What you should do
Everything from the line containing "(593, 623) = (401, 152): orange" to the end of the records must be restated word for word, and nothing else.

Supplied records
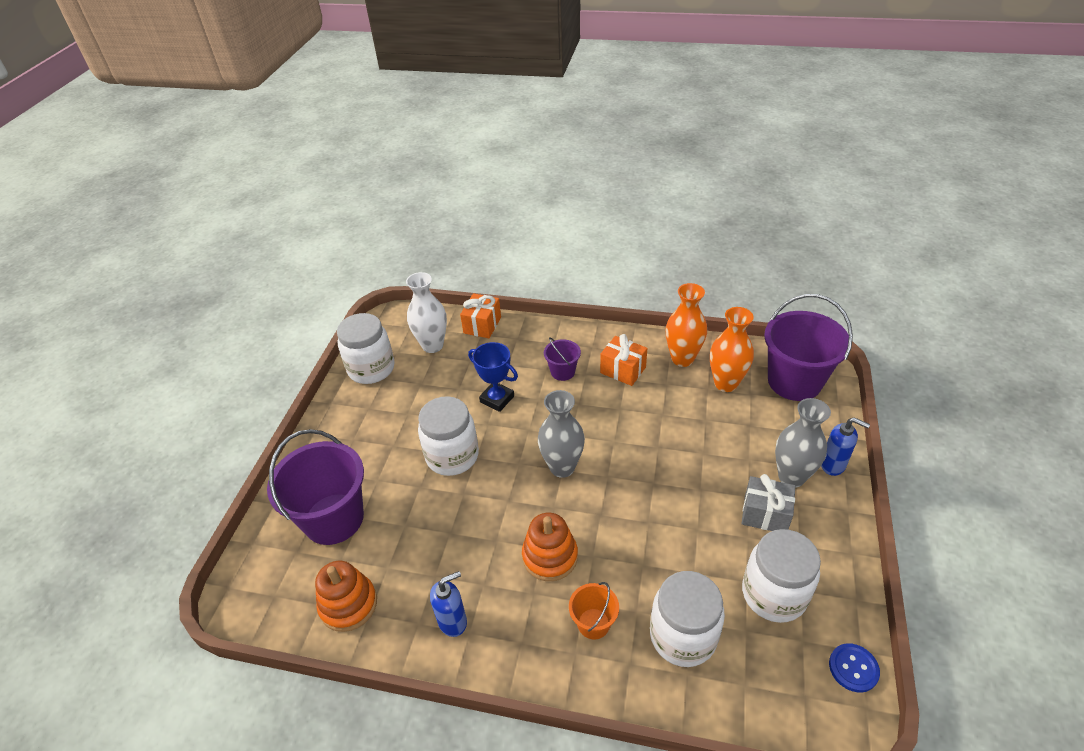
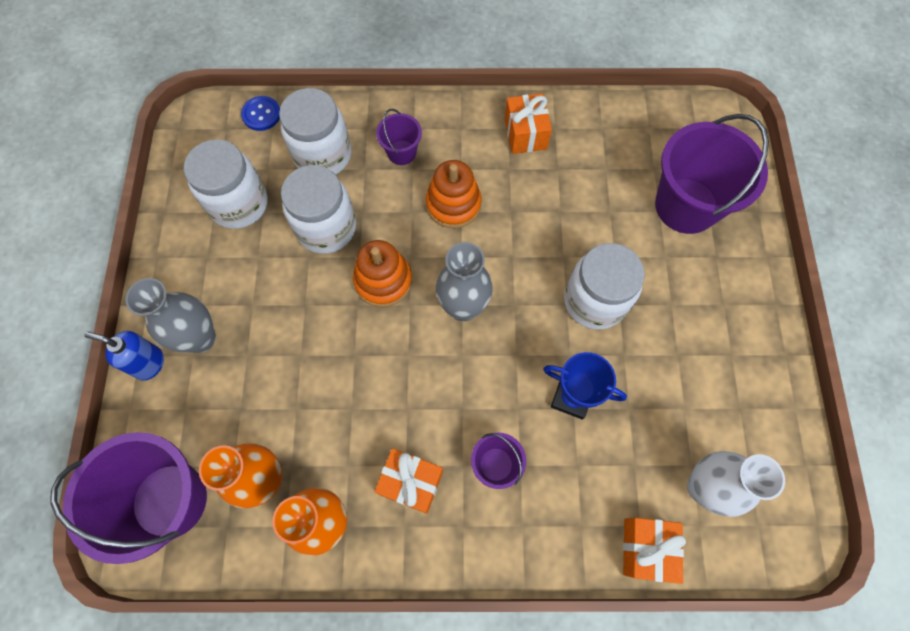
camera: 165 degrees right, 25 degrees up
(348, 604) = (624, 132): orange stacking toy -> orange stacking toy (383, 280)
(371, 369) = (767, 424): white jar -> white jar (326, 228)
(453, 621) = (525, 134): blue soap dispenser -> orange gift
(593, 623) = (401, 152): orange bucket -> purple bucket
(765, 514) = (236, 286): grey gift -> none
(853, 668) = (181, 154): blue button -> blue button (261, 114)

Output for this task
(593, 623) = (401, 152): orange bucket -> purple bucket
(765, 514) = (236, 286): grey gift -> none
(853, 668) = (181, 154): blue button -> blue button (261, 114)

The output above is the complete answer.